*Exercise materials*:
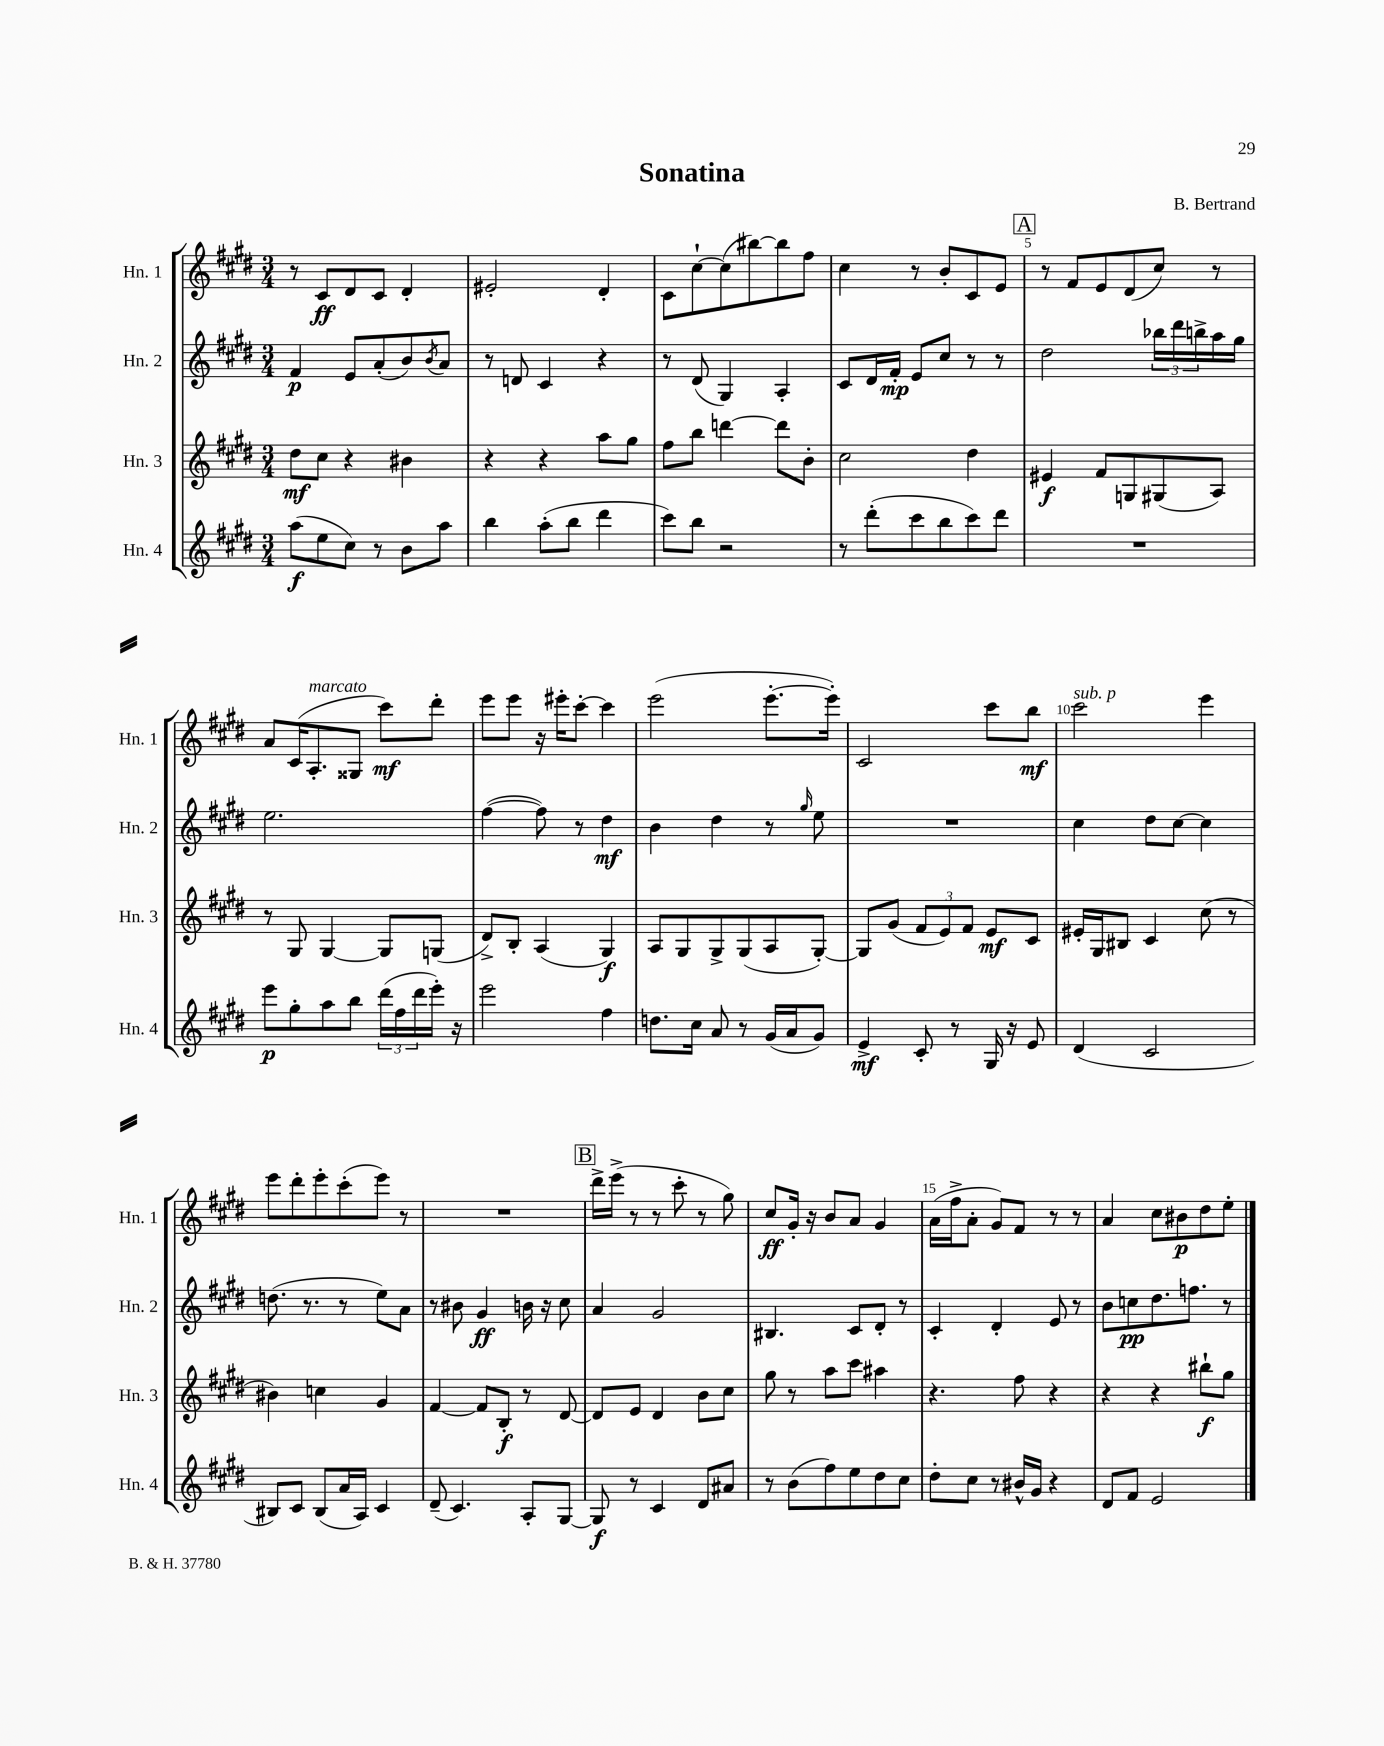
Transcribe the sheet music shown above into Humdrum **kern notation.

**kern	**kern	**kern	**kern
*staff4	*staff3	*staff2	*staff1
*clefG2	*clefG2	*clefG2	*clefG2
*k[f#c#g#d#]	*k[f#c#g#d#]	*k[f#c#g#d#]	*k[f#c#g#d#]
*M3/4	*M3/4	*M3/4	*M3/4
(8aa\L	8dd#\L	4f#/	8r
8ee\	8cc#\J	.	8c#/L
8cc#\J)	4r	8e/L	8d#/
8r	.	(8a'/	8c#/J
8b\L	4b#\	8b/)	4d#'/
.	.	8qb/	.
8aa\J	.	8a/J	.
=	=	=	=
4bb\	4r	8r	2e#'/
.	.	8d/	.
(8aa'\L	4r	4c#/	.
8bb\J	.	.	.
4ddd#\	8aa\L	4r	4d#'/
.	8gg#\J	.	.
=	=	=	=
8ccc#\L)	8ff#\L	8r	8c#\L
8bb\J	8bb\J	(8d#/	[8cc#`\
2r	[4ddd\	4G#/)	(8cc#\]
.	.	.	[8bb#\)
.	8ddd\]L	4A'/	8bb#\]
.	8b'\J	.	8ff#\J
=	=	=	=
8r	2cc#\	8c#/L	4cc#\
(8ddd#'\L	.	16d#/L	.
.	.	16f#'/JJ	.
8ccc#\	.	8e/L	8r
8bb\	.	8cc#/J	8b'/L
8ccc#\)	4dd#\	8r	8c#/
8ddd#\J	.	8r	8e/J
=	=	=	=
2.r	4e#/	2dd#\	8r
.	.	.	8f#/L
.	8f#/L	.	8e/
.	8G/	.	(8d#/
.	(8G#/	24bb-\LL	8cc#/J)
.	.	24ddd#\	.
.	.	24bb^\	.
.	8A/J)	16aa\	8r
.	.	16gg#\JJ	.
=	=	=	=
8eee\L	8r	2.ee\	8a/L
8gg#'\	8G#/	.	(16c#/K
.	.	.	8.A'/
8aa\	[4G#/	.	.
8bb\J	.	.	8G##/J
(24ddd#\LL	8G#/]L	.	8ccc#\L)
24ff#\	.	.	.
24ddd#\	.	.	.
16eee'\JJ)	(8G/J	.	8ddd#'\J
16r	.	.	.
=	=	=	=
2eee\	8d#^/L)	([4ff#\	8eee\L
.	8B'/J	.	8eee\J
.	(4A/	8ff#\])	16r
.	.	.	16eee#'\LK
.	.	8r	[8ccc#'\J
4ff#\	4G#/)	4dd#\	4ccc#\]
=	=	=	=
8.dd\L	8A/L	4b\	(2eee\
.	8G#/	.	.
16cc#\Jk	.	.	.
8a/	8G#^/	4dd#\	.
8r	(8G#/	.	.
(16g#/LL	8A/	8r	[8.eee'\L
16a/J	.	.	.
.	.	16qqgg#/	.
8g#/J)	[8G#'/J)	8ee\	.
.	.	.	16eee'\]Jk)
=	=	=	=
4e^/	8G#/]L	2.r	2c#/
.	(8g#/J	.	.
8c#'/	12f#/L	.	.
.	12e/)	.	.
8r	.	.	.
.	12f#/J	.	.
16G#/	8e/L	.	8ccc#\L
16r	.	.	.
8e/	8c#/J	.	8bb\J
=	=	=	=
(4d#/	16e#'/LL	4cc#\	2ccc#\
.	16G#/J	.	.
.	8B#/J	.	.
2c#/	4c#/	8dd#\L	.
.	.	[8cc#\J	.
.	(8cc#\	4cc#\]	4eee\
.	8r	.	.
=	=	=	=
8B#/L)	4b#\)	(8.dd\	8eee\L
8c#/J	.	.	8ddd#'\
.	.	8.r	.
(8B#/L	4cc\	.	8eee'\
16a/L	.	8r	(8ccc#'\
16A/JJ)	.	.	.
4c#/	4g#/	8ee\L)	8eee\J)
.	.	8a\J	8r
=	=	=	=
(8d#~/	[4f#/	8r	2.r
4.c#/)	.	8b#\	.
.	8f#/]L	4g#/	.
.	8B'/J	.	.
8A'/L	8r	16b\	.
.	.	16r	.
[8G#/J	[8d#/	8cc#\	.
=	=	=	=
8G#/]	8d#/]L	4a/	16ddd#^\LL
.	.	.	(16eee^\JJ
8r	8e/J	.	8r
4c#/	4d#/	2g#/	8r
.	.	.	8ccc#'\
8d#/L	8b\L	.	8r
8a#/J	8cc#\J	.	8gg#\)
=	=	=	=
8r	8gg#\	4.B#/	8cc#/L
(8b\L	8r	.	16g#'/Jk
.	.	.	16r
8ff#\)	8aa\L	.	8b/L
8ee\	8ccc#\J	8c#/L	8a/J
8dd#\	4aa#\	8d#'/J	4g#/
8cc#\J	.	8r	.
=	=	=	=
8dd#'\L	4.r	4c#'/	(16a\LL
.	.	.	16ff#^\J
8cc#\J	.	.	8a'\J
8r	.	4d#'/	8g#/L)
16b#^^/LL	8ff#\	.	8f#/J
16g#/JJ	.	.	.
4r	4r	8e/	8r
.	.	8r	8r
=	=	=	=
8d#/L	4r	8b\L	4a/
8f#/J	.	8cc\	.
2e/	4r	8.dd#\	8cc#\L
.	.	.	8b#\
.	.	8.ff\J	.
.	8bb#`\L	.	8dd#\
.	8gg#\J	8r	8ee'\J
==	==	==	==
*-	*-	*-	*-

*To do*:
Identify every line in the rows above that contains the string "kern", with case counting, and copy each of those lines.

*Task output*:
Transcribe the sheet music shown above into Humdrum **kern notation.
**kern	**kern	**kern	**kern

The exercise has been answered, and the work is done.